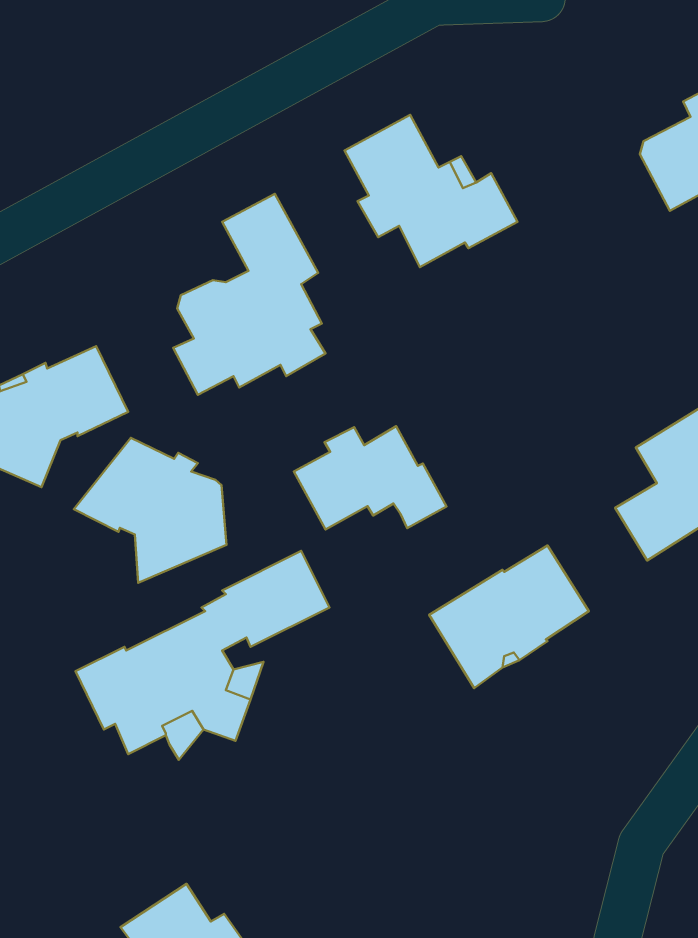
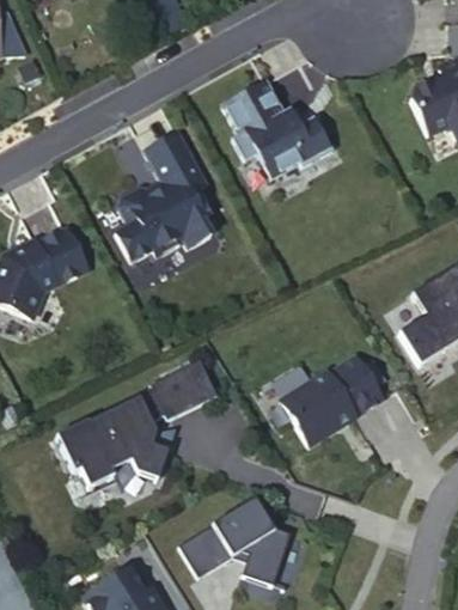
building: [294,426,446,529] -> none
building: [74,438,227,583] -> none
building: none -> [177,498,292,586]

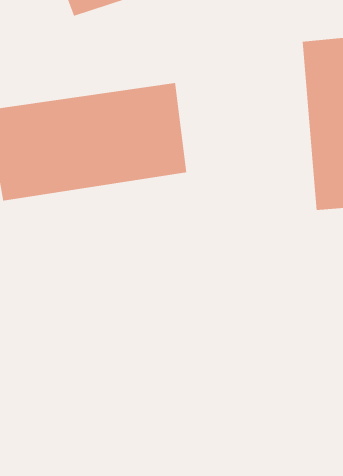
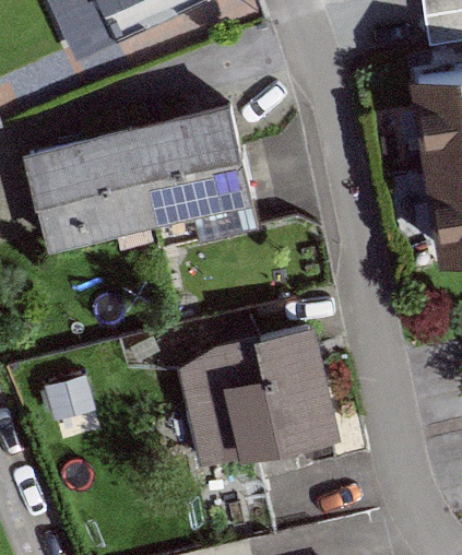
building: none -> [187,328,344,464]

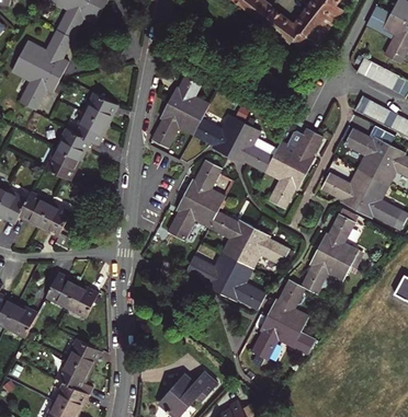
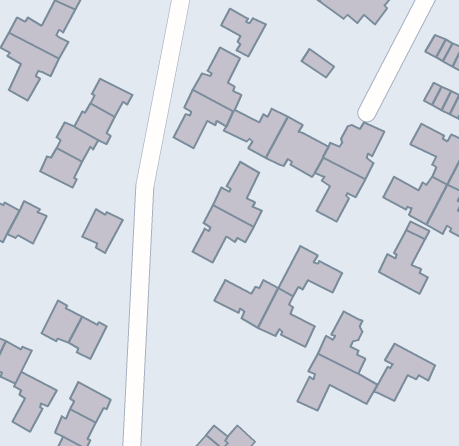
building: none -> [221,9,266,57]
building: [38,202,71,238] -> [82,209,123,253]
building: [207,211,253,260] -> none
building: [301,247,350,293] -> [374,344,435,401]
building: none -> [12,372,57,432]

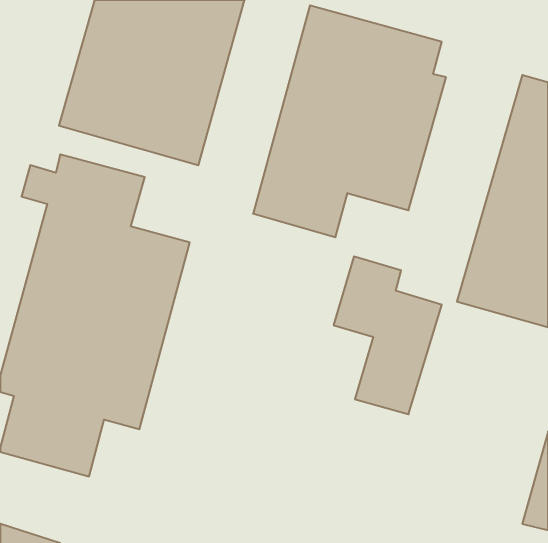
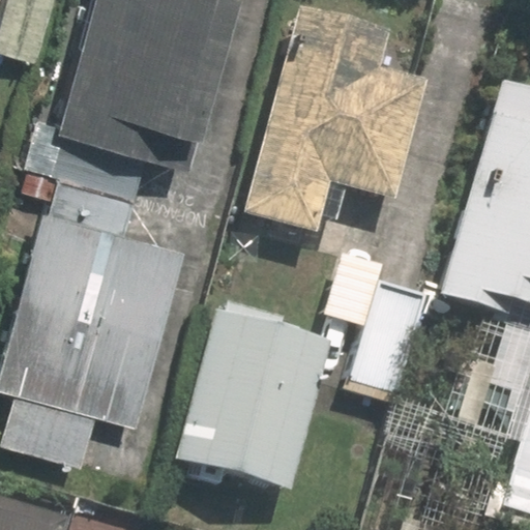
building: none -> [181,306,340,494]

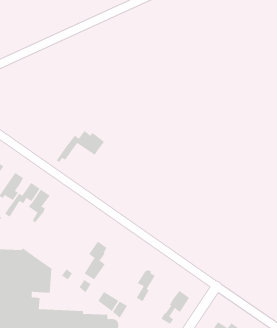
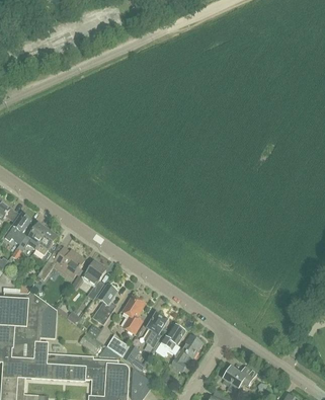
building: [56,130,105,162] -> [33,247,84,281]
building: none -> [81,261,105,299]
building: none -> [123,296,144,333]
building: none -> [155,324,185,354]

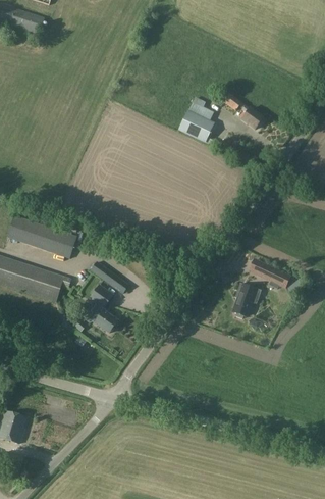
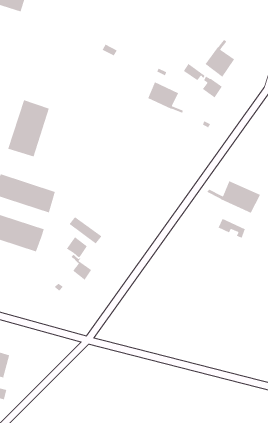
building: none -> [204,39,235,78]
building: none -> [7,99,50,158]
building: none -> [206,180,261,214]
building: [234,284,261,317] -> none

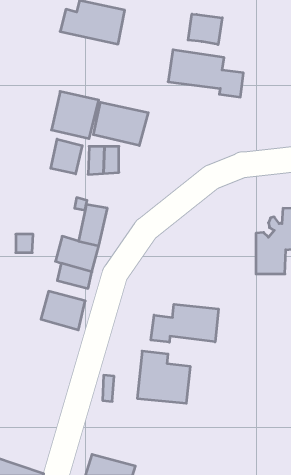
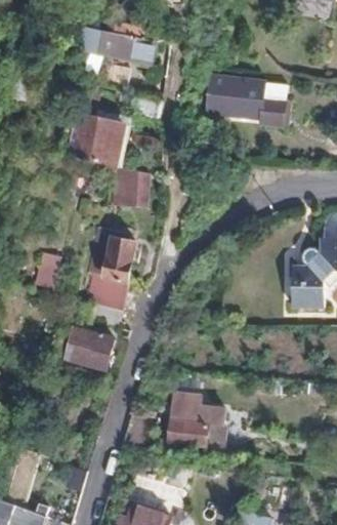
building: [188,14,222,45] -> none
building: [93,102,148,146] -> none
building: [51,139,82,174] -> none
building: [151,304,218,342] -> none

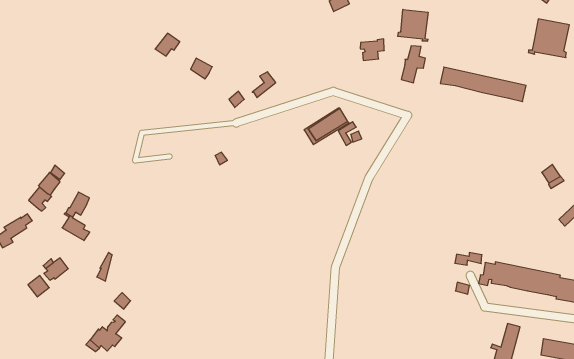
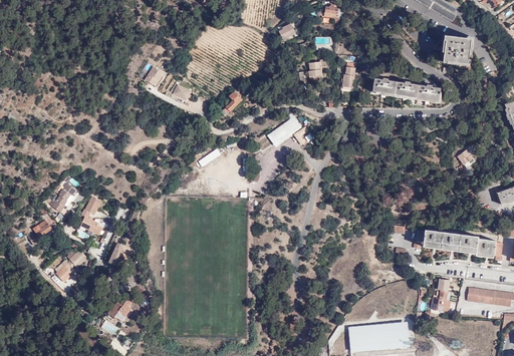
building: [398,9,428,41] -> none

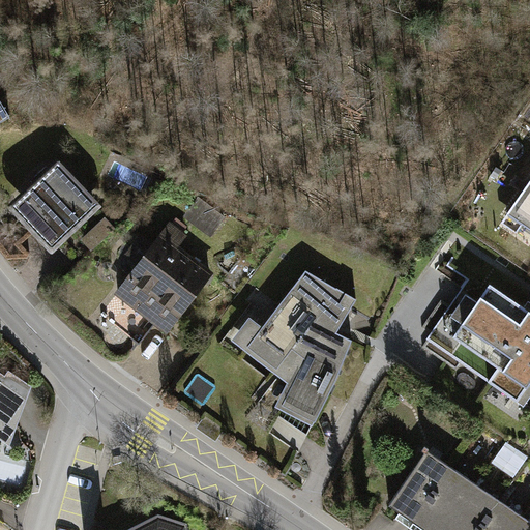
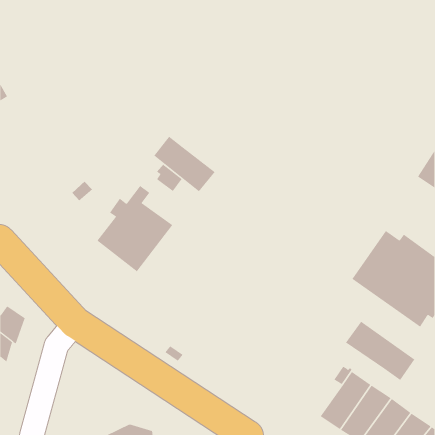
building: [13,165,96,247] -> none
building: none -> [154,136,215,192]
building: [246,272,355,422] -> none
building: none -> [345,321,415,381]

+===+

- **Exercise directions**:
What comes back should match the records exactly, minus any pictures.

- **Written solution**:
building: [294,426,446,529] -> none
building: [74,438,227,583] -> none
building: none -> [177,498,292,586]

building: none -> [187,328,344,464]

building: none -> [221,9,266,57]
building: [38,202,71,238] -> [82,209,123,253]
building: [207,211,253,260] -> none
building: [301,247,350,293] -> [374,344,435,401]
building: none -> [12,372,57,432]

building: none -> [181,306,340,494]

building: [56,130,105,162] -> [33,247,84,281]
building: none -> [81,261,105,299]
building: none -> [123,296,144,333]
building: none -> [155,324,185,354]

building: none -> [204,39,235,78]
building: none -> [7,99,50,158]
building: none -> [206,180,261,214]
building: [234,284,261,317] -> none

building: [188,14,222,45] -> none
building: [93,102,148,146] -> none
building: [51,139,82,174] -> none
building: [151,304,218,342] -> none

building: [398,9,428,41] -> none

building: [13,165,96,247] -> none
building: none -> [154,136,215,192]
building: [246,272,355,422] -> none
building: none -> [345,321,415,381]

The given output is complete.